Available records —
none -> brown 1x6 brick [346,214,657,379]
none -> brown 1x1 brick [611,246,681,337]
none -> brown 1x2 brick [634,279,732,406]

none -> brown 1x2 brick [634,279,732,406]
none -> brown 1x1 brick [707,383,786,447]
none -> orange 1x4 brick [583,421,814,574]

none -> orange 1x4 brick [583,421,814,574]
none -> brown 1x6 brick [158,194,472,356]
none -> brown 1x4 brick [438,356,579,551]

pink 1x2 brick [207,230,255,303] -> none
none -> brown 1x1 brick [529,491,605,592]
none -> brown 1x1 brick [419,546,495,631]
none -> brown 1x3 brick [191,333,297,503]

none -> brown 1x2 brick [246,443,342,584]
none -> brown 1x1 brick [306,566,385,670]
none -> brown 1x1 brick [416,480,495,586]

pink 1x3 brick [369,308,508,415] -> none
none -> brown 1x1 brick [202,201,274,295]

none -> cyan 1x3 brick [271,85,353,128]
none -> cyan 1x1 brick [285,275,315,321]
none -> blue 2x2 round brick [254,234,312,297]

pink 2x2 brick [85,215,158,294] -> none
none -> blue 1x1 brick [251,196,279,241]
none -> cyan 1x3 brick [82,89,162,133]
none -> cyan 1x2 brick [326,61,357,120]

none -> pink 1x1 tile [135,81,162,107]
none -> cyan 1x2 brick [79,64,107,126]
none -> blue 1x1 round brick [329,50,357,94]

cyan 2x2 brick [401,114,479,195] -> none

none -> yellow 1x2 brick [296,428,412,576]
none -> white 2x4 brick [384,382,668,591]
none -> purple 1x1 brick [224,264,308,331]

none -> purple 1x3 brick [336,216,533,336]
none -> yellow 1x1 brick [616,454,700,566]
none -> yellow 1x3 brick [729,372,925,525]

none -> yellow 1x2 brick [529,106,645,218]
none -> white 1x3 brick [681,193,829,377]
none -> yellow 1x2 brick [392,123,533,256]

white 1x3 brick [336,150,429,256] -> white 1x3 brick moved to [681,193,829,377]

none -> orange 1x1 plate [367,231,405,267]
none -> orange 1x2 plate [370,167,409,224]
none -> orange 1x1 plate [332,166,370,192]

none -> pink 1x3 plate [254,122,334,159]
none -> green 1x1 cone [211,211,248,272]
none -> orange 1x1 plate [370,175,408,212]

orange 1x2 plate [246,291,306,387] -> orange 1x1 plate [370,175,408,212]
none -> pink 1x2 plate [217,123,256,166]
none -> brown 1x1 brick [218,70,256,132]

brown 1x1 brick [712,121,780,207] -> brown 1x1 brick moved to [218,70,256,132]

What is expected — Give the exact lines, and only those, from the line containing "white 1x3 brick [336,150,429,256]" through the line containing "none -> pink 1x2 plate [217,123,256,166]" in the entries above.

Exercise answer —
white 1x3 brick [336,150,429,256] -> white 1x3 brick moved to [681,193,829,377]

none -> orange 1x1 plate [367,231,405,267]
none -> orange 1x2 plate [370,167,409,224]
none -> orange 1x1 plate [332,166,370,192]

none -> pink 1x3 plate [254,122,334,159]
none -> green 1x1 cone [211,211,248,272]
none -> orange 1x1 plate [370,175,408,212]

orange 1x2 plate [246,291,306,387] -> orange 1x1 plate [370,175,408,212]
none -> pink 1x2 plate [217,123,256,166]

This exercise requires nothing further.